Activity
Please print the entries below exactly, from the line with "pink can [509,347,546,405]" through the line with "white flower pot [608,93,637,127]", including both of those lines and leaving out all others.

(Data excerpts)

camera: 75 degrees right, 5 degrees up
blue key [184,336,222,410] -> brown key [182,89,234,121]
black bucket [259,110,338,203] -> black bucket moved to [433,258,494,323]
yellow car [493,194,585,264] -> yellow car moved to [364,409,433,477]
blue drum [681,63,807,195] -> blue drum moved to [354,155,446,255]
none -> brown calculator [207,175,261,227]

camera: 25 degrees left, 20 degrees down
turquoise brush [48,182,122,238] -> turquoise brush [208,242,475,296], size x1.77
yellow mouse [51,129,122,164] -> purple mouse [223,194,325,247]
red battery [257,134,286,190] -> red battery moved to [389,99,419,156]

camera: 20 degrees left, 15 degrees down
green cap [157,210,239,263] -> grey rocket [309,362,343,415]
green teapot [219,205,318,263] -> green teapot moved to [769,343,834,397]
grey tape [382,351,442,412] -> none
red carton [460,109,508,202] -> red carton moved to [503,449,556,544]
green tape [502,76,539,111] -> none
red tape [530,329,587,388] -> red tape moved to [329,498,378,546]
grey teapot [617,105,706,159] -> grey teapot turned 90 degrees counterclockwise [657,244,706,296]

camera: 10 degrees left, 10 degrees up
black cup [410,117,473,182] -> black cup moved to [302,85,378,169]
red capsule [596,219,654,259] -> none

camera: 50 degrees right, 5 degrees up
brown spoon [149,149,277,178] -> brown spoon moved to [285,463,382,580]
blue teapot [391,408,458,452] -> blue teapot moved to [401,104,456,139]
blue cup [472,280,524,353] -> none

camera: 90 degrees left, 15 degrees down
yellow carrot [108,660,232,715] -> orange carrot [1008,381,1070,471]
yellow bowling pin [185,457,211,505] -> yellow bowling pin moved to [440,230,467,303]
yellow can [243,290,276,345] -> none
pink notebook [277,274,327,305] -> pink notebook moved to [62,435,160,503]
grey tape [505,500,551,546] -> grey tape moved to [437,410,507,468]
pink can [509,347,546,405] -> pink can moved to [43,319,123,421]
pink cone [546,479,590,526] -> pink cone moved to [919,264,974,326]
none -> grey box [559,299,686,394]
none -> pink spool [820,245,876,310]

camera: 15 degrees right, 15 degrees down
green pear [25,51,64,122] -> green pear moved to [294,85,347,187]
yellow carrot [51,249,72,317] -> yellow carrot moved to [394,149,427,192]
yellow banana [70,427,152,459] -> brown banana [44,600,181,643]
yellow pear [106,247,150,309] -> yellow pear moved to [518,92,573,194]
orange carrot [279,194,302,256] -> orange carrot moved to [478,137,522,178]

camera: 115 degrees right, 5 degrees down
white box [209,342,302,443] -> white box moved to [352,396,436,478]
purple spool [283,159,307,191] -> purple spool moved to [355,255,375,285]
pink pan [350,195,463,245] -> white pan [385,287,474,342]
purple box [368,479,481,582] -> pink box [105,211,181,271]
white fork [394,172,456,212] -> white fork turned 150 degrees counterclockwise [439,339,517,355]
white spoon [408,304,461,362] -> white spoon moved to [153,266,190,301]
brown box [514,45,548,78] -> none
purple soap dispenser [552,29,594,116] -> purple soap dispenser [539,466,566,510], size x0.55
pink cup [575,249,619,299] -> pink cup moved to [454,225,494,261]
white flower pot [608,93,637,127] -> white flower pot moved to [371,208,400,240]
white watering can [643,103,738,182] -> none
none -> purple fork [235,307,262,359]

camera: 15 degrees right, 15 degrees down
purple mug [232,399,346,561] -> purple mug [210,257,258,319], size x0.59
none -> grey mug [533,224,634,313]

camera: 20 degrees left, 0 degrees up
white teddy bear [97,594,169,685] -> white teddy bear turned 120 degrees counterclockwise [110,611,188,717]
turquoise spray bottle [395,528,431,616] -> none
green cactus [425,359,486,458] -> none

Response area
pink can [509,347,546,405] -> pink can moved to [43,319,123,421]
pink cone [546,479,590,526] -> pink cone moved to [919,264,974,326]
none -> grey box [559,299,686,394]
none -> pink spool [820,245,876,310]

camera: 15 degrees right, 15 degrees down
green pear [25,51,64,122] -> green pear moved to [294,85,347,187]
yellow carrot [51,249,72,317] -> yellow carrot moved to [394,149,427,192]
yellow banana [70,427,152,459] -> brown banana [44,600,181,643]
yellow pear [106,247,150,309] -> yellow pear moved to [518,92,573,194]
orange carrot [279,194,302,256] -> orange carrot moved to [478,137,522,178]

camera: 115 degrees right, 5 degrees down
white box [209,342,302,443] -> white box moved to [352,396,436,478]
purple spool [283,159,307,191] -> purple spool moved to [355,255,375,285]
pink pan [350,195,463,245] -> white pan [385,287,474,342]
purple box [368,479,481,582] -> pink box [105,211,181,271]
white fork [394,172,456,212] -> white fork turned 150 degrees counterclockwise [439,339,517,355]
white spoon [408,304,461,362] -> white spoon moved to [153,266,190,301]
brown box [514,45,548,78] -> none
purple soap dispenser [552,29,594,116] -> purple soap dispenser [539,466,566,510], size x0.55
pink cup [575,249,619,299] -> pink cup moved to [454,225,494,261]
white flower pot [608,93,637,127] -> white flower pot moved to [371,208,400,240]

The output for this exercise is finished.